▶ [WHAT THE TASK ASKS] Output only the lines from the one holding "green brick F3" to the end of the data below, please, copied exactly.

▶ [INPUT DATA]
★ ★ ★ ★ ★
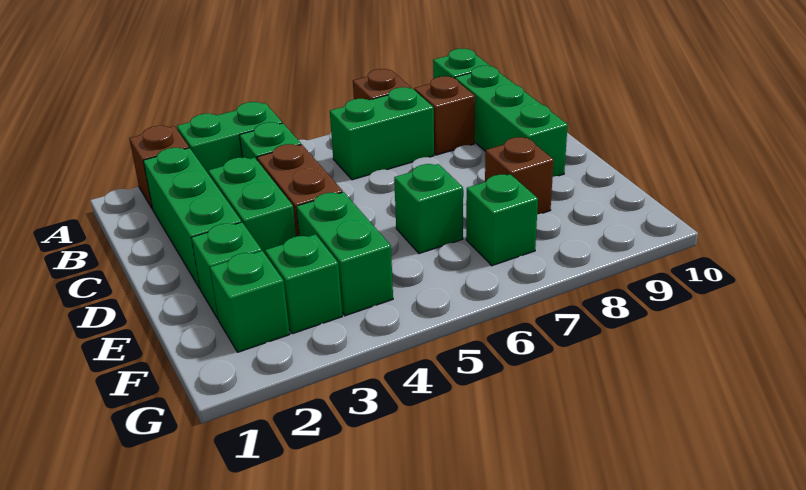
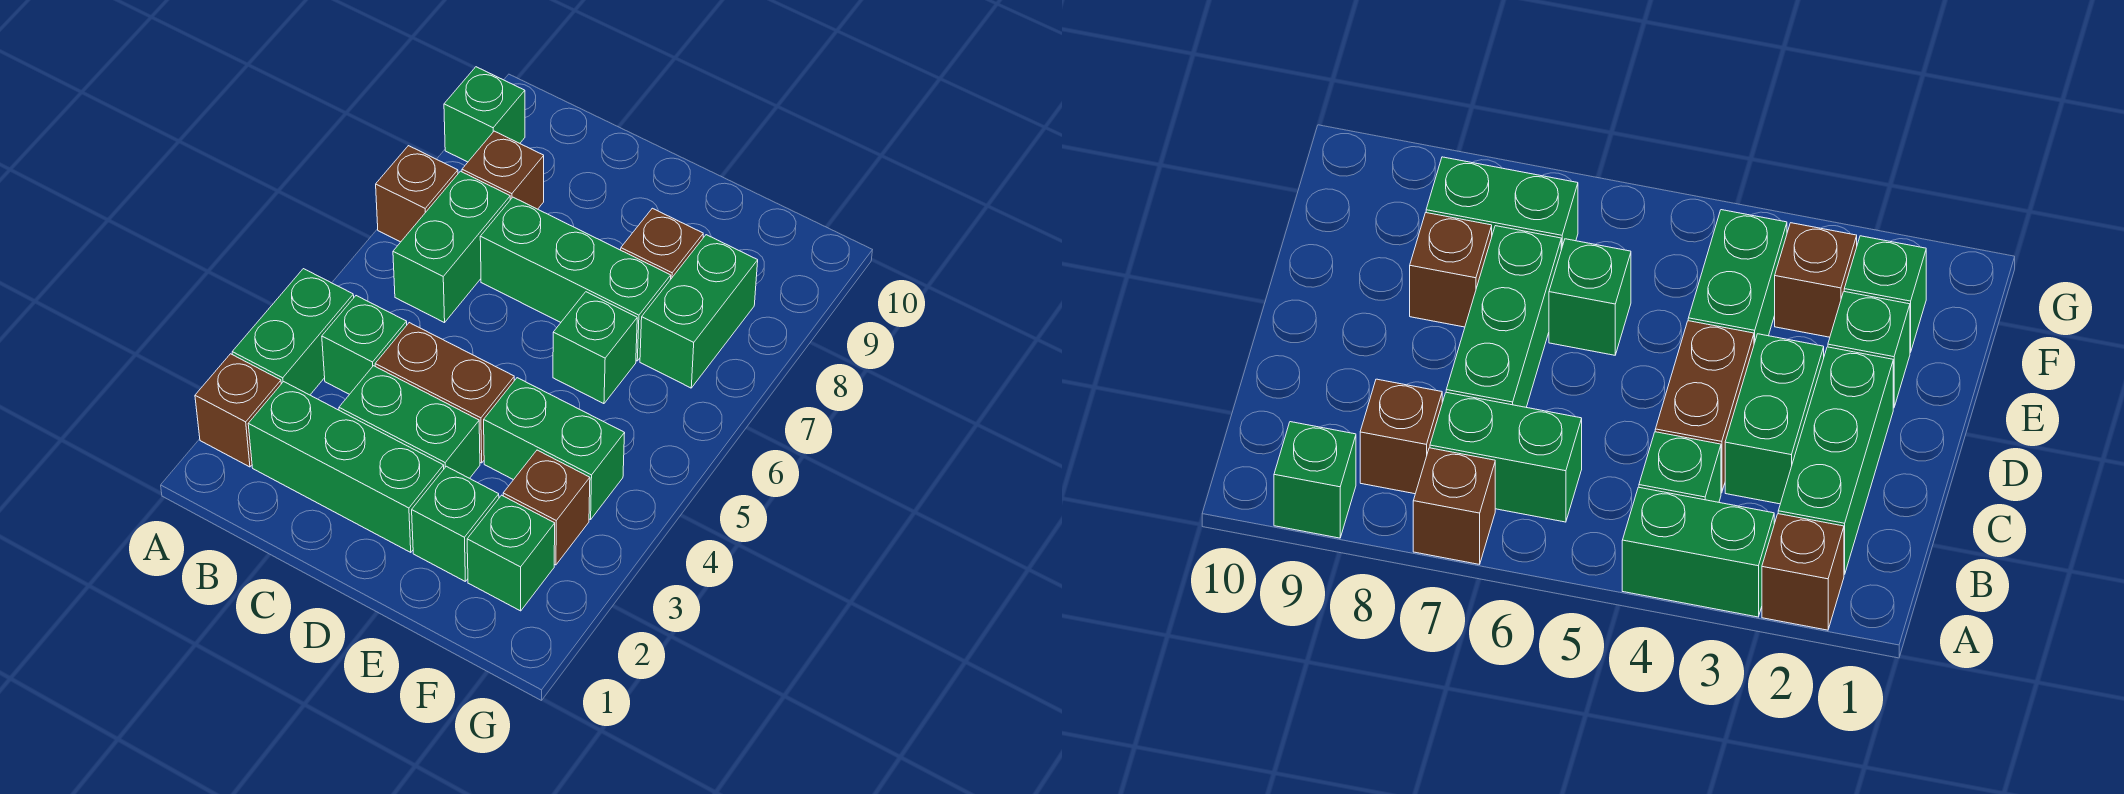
green brick B9:D9 level 1 -> green brick C7:E7 level 1
green brick F3 level 1 -> brown brick F3 level 1
green brick F7 level 1 -> green brick F7:F8 level 1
★ ★ ★ ★ ★
▶ [WORKED SOLUTION]
green brick F3 level 1 -> brown brick F3 level 1
green brick F7 level 1 -> green brick F7:F8 level 1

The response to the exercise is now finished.